Stored data Start Marker
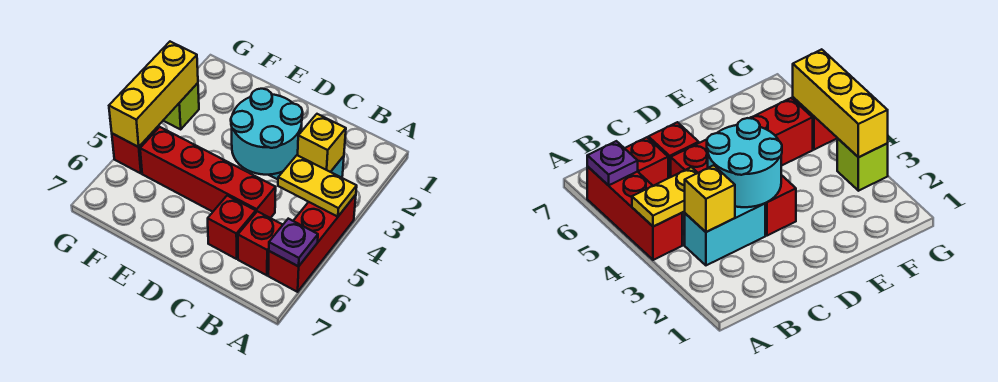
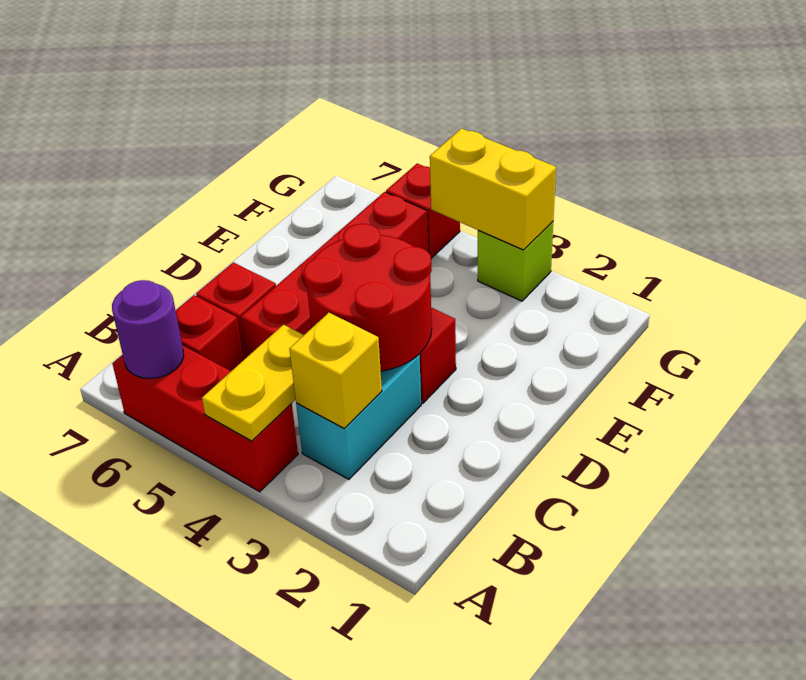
purple plate A6 level 2 -> purple round brick A6 level 2
cyan round brick C3:D4 level 2 -> red round brick C3:D4 level 2
yellow brick G3:G5 level 2 -> yellow brick G3:G4 level 2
Stored data End Marker
### Description of the task
Reproduce every line from the preceding data in which the word "round" can be found.

### Task solution
purple plate A6 level 2 -> purple round brick A6 level 2
cyan round brick C3:D4 level 2 -> red round brick C3:D4 level 2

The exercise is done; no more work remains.